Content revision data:

--------------------------------------------------

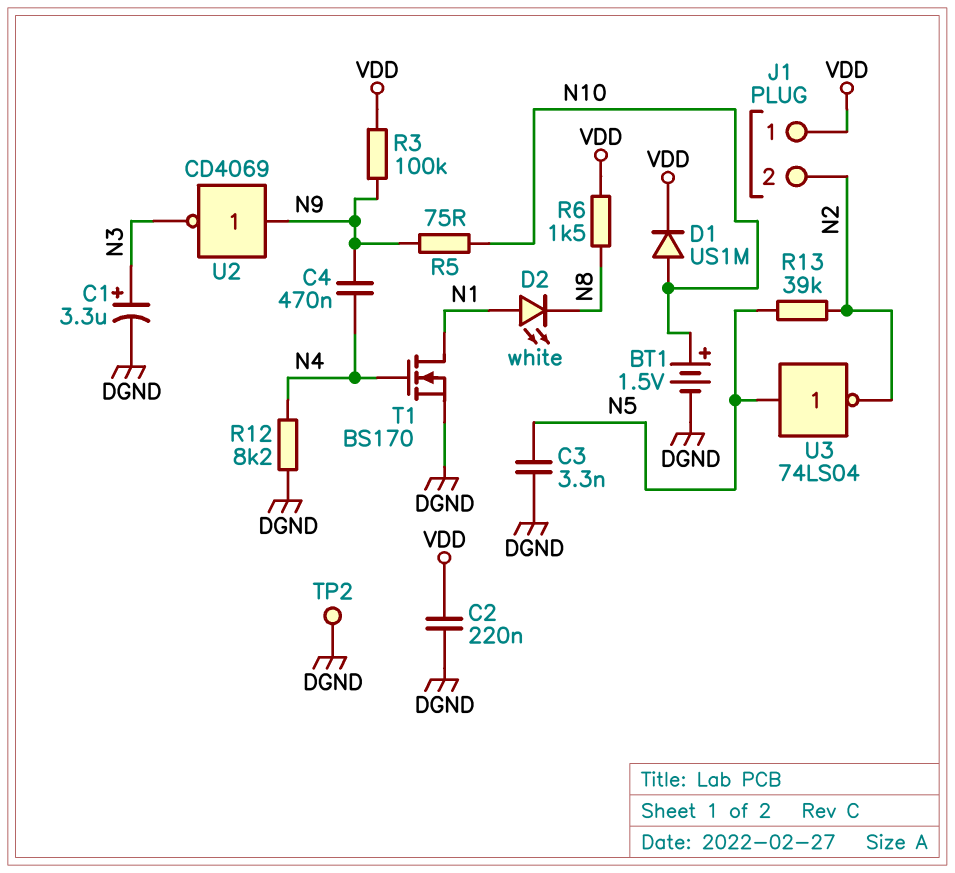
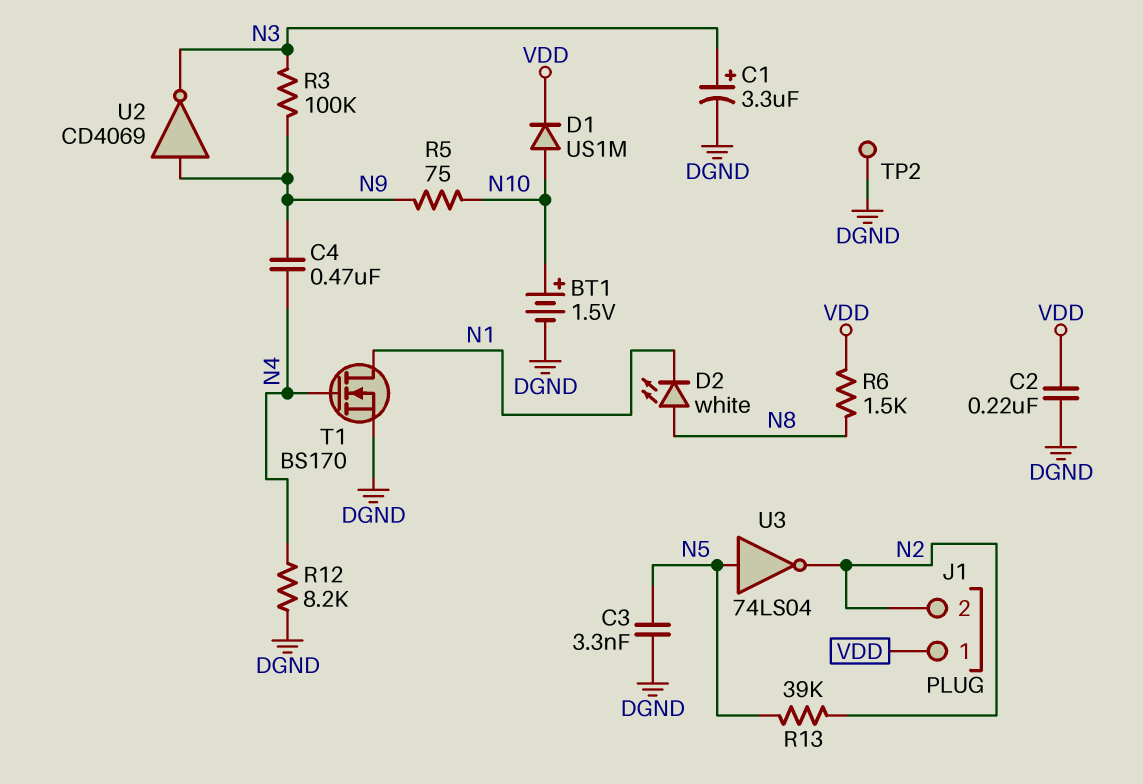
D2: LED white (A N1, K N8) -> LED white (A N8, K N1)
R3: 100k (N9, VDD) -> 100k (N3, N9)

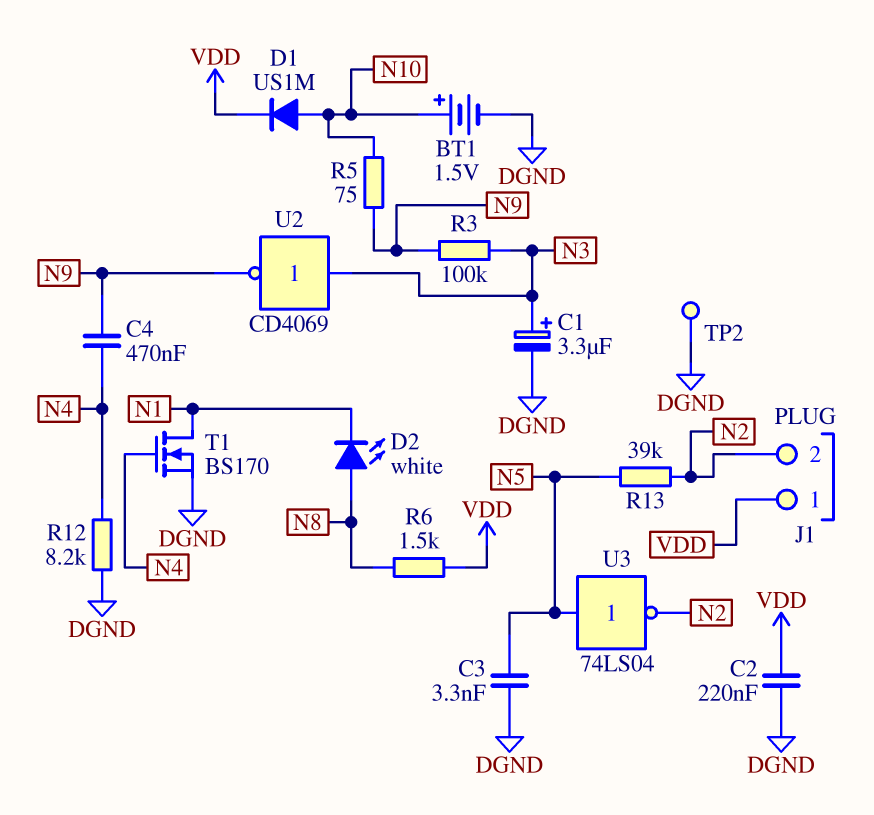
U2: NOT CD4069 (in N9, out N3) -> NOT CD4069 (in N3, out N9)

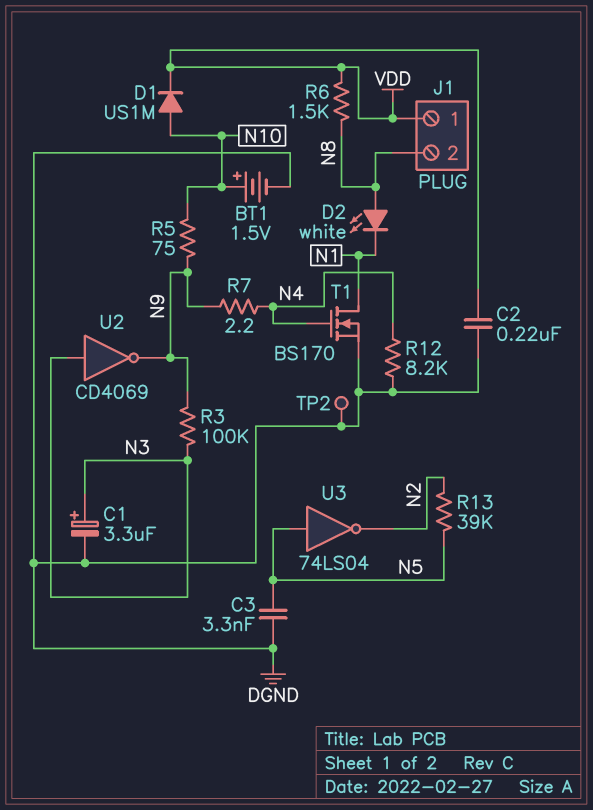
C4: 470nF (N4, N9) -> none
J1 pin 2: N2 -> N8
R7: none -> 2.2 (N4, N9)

--------------------------------------------------

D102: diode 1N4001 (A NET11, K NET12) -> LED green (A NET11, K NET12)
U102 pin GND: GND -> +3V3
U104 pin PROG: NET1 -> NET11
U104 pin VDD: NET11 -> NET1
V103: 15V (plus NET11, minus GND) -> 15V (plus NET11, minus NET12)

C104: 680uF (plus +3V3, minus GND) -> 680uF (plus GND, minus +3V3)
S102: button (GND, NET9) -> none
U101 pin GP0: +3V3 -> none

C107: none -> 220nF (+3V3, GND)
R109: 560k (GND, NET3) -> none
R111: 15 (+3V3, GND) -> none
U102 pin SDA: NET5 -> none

--------------------------------------------------

--- What to work on ---
Check every line of the data, and copy the ones that contain "none".

--- Problem solution ---
C4: 470nF (N4, N9) -> none
R7: none -> 2.2 (N4, N9)
S102: button (GND, NET9) -> none
U101 pin GP0: +3V3 -> none
C107: none -> 220nF (+3V3, GND)
R109: 560k (GND, NET3) -> none
R111: 15 (+3V3, GND) -> none
U102 pin SDA: NET5 -> none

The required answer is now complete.